◆ PROBLEM
The listing below contains a span that opens with the line containing "470, 703, 535)" and closes with the line containing "576, 630, 640)". Return that span exactly.
——————————
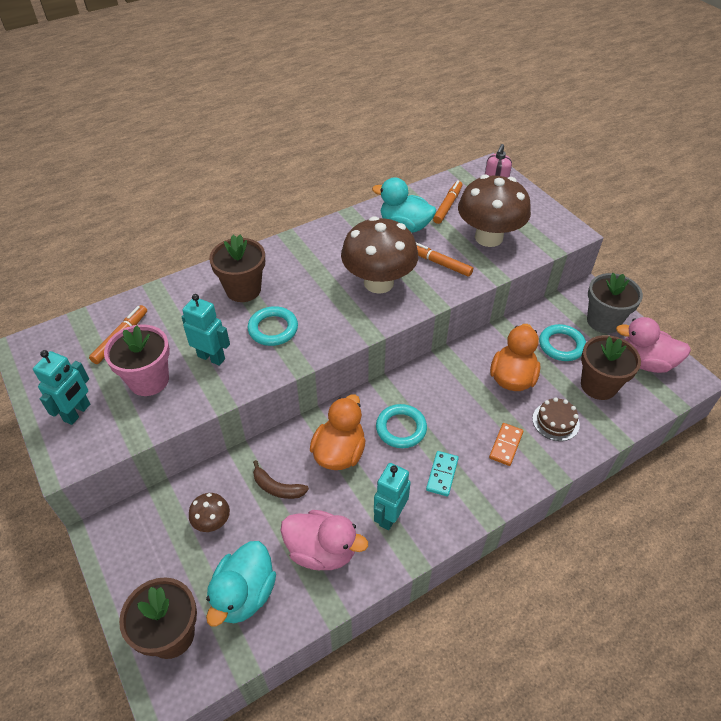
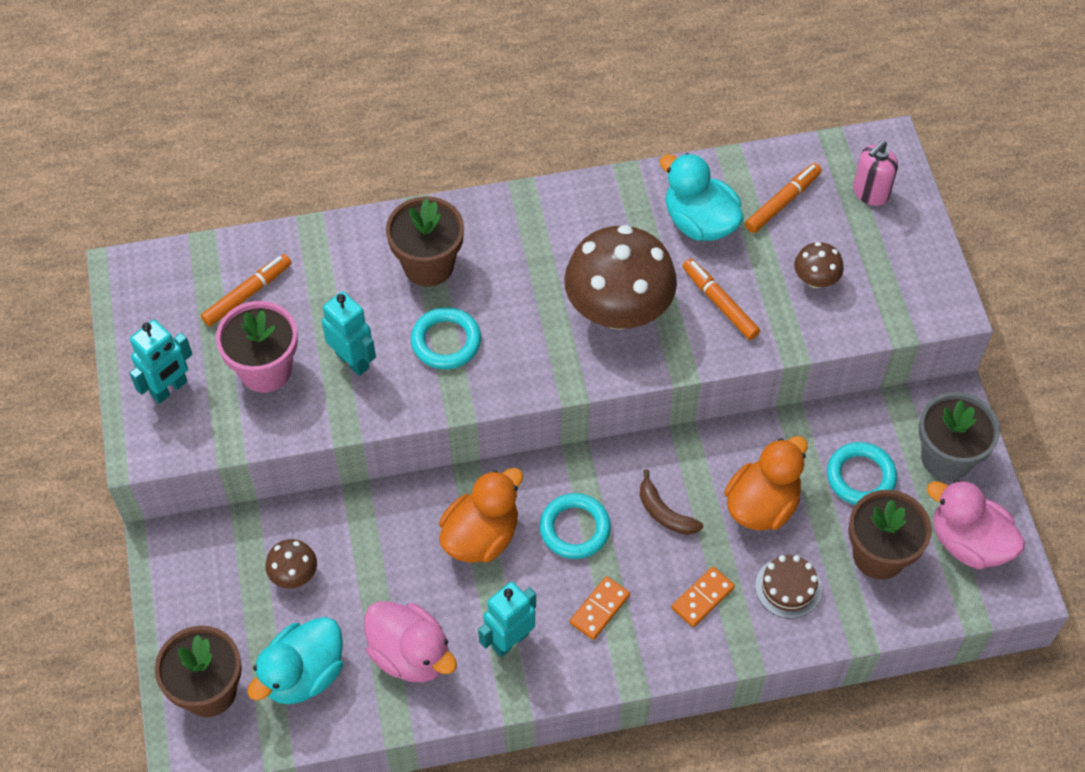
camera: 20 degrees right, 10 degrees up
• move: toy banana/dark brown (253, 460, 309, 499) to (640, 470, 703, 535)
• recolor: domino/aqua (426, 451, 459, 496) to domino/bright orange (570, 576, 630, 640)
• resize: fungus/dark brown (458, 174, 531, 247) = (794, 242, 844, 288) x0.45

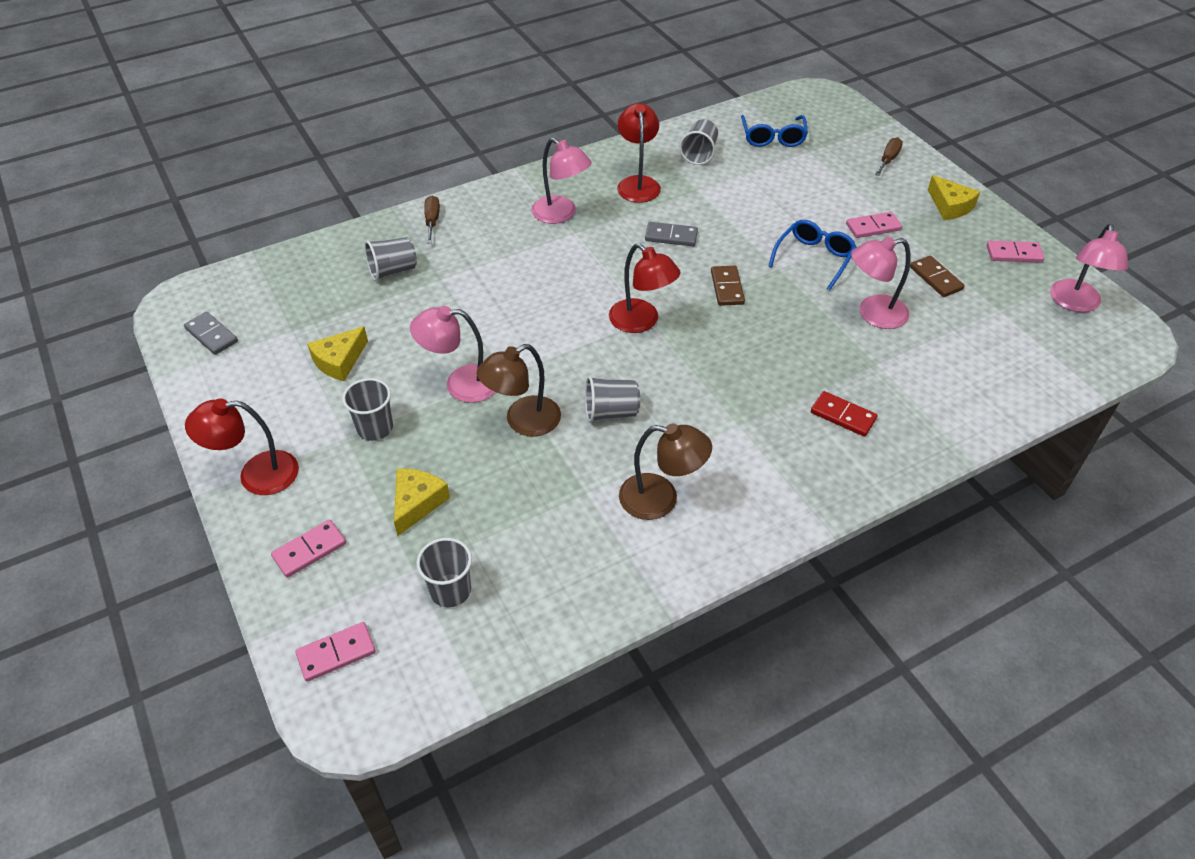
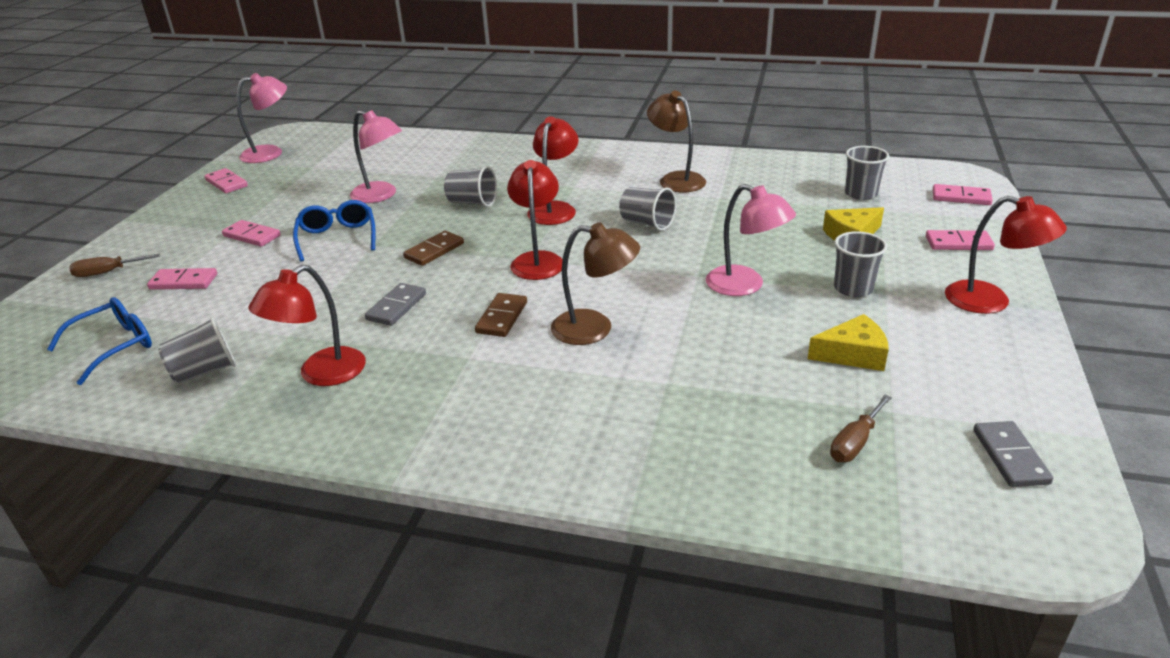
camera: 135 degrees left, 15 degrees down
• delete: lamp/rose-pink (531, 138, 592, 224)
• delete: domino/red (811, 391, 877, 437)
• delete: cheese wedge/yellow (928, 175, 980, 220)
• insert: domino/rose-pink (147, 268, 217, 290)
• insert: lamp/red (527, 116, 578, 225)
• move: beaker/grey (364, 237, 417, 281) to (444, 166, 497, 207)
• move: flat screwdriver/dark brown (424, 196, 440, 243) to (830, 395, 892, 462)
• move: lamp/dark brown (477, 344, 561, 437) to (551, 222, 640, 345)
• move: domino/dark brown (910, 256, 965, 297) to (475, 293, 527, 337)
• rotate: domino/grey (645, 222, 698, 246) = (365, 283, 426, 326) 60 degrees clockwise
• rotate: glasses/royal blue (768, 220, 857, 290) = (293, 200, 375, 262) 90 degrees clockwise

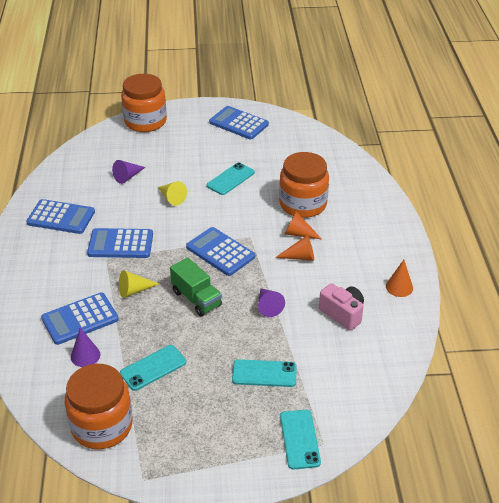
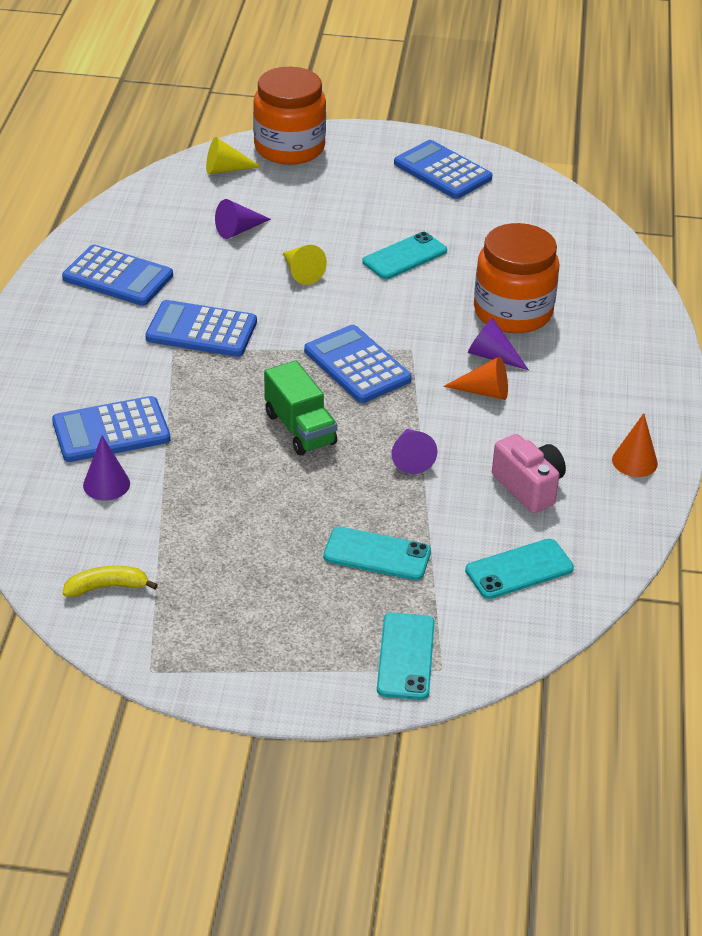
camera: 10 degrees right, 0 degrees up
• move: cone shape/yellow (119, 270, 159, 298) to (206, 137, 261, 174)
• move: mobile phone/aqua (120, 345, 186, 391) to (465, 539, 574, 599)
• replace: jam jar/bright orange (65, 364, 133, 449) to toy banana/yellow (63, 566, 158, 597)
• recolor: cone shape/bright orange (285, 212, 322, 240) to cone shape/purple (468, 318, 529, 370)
——————————
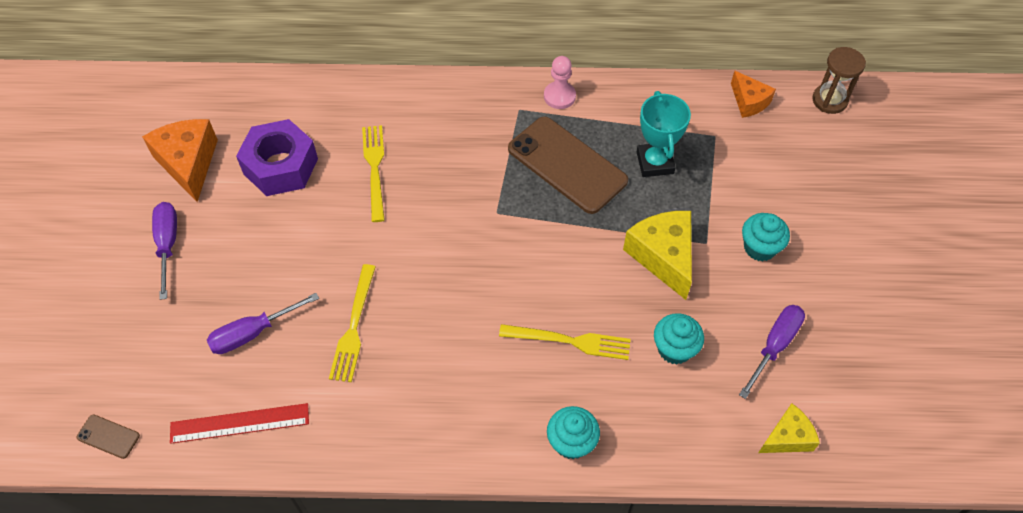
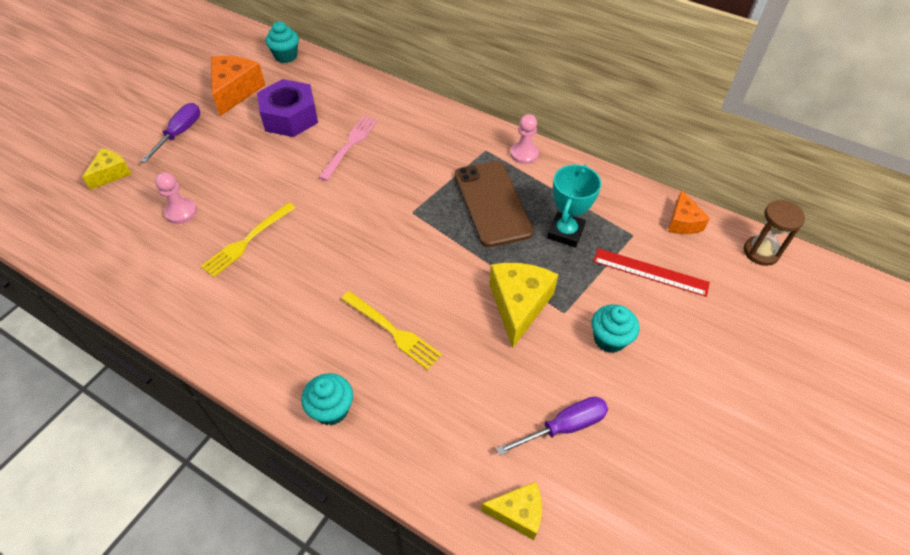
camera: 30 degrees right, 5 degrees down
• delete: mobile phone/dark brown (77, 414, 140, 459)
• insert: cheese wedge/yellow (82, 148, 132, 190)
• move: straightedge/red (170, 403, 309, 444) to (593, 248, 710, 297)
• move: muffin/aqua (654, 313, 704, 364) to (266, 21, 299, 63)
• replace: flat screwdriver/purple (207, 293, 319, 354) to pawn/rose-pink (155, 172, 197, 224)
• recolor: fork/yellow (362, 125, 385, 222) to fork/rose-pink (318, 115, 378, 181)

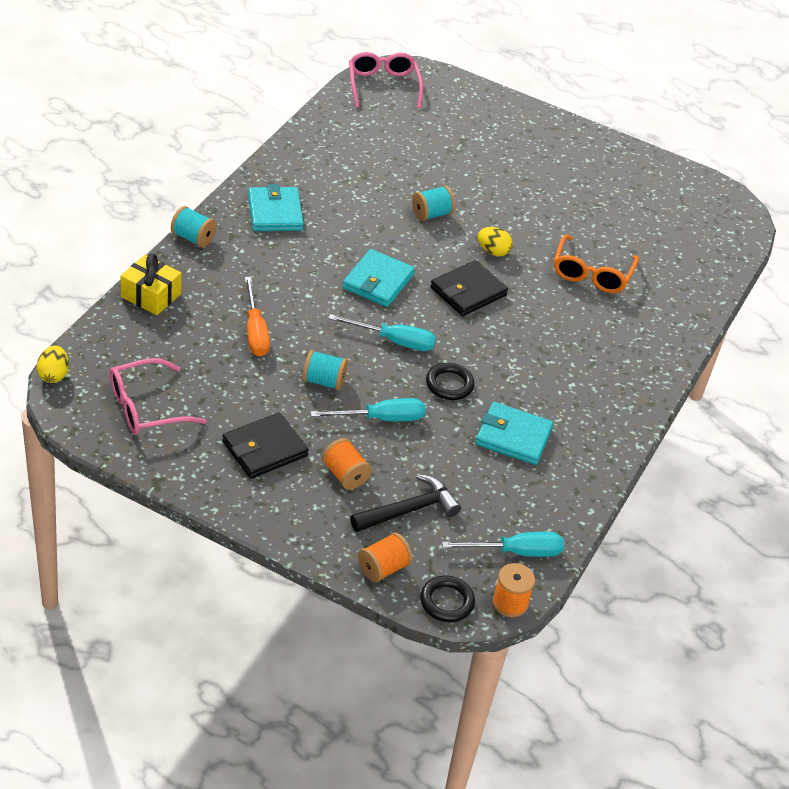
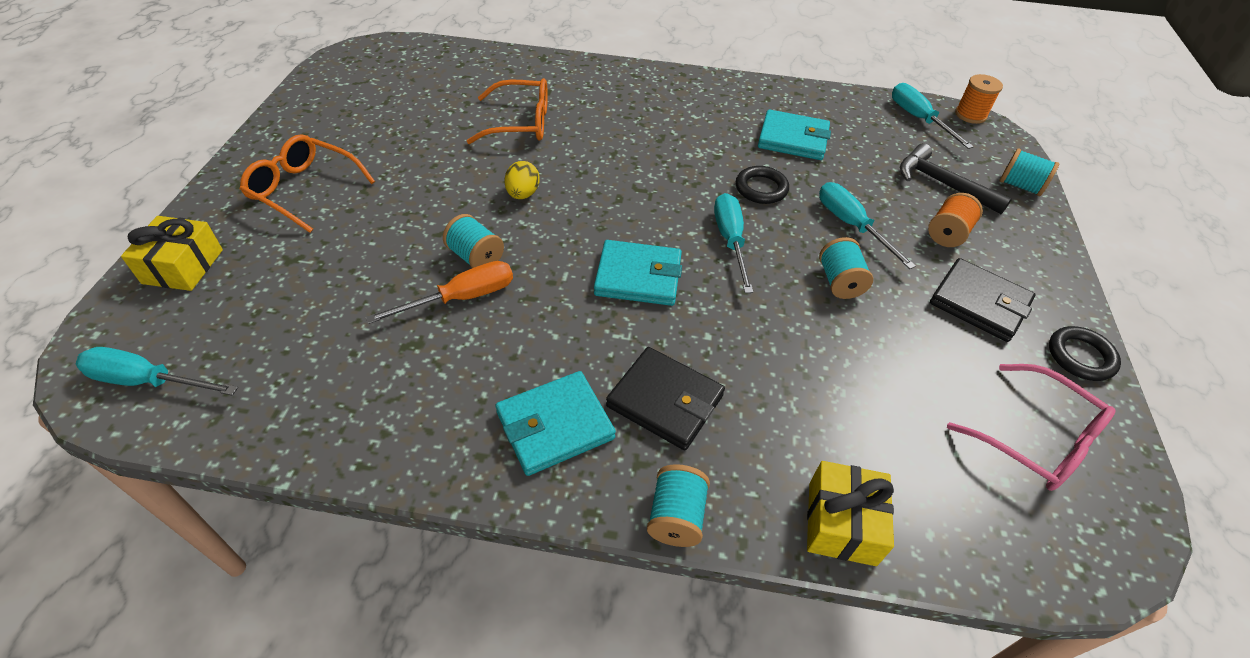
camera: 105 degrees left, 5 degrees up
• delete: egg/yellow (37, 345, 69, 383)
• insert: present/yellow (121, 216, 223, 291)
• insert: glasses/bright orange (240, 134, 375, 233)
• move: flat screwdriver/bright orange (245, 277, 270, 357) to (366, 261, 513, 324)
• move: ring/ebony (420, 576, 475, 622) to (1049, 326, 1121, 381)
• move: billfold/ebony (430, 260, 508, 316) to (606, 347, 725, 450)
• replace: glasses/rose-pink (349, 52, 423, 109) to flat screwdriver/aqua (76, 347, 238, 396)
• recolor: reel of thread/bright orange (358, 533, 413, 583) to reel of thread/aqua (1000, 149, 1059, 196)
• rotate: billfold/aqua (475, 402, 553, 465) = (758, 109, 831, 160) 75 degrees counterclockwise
——————————
◆ WRITTEN ANSWER
• move: toy banana/dark brown (253, 460, 309, 499) to (640, 470, 703, 535)
• recolor: domino/aqua (426, 451, 459, 496) to domino/bright orange (570, 576, 630, 640)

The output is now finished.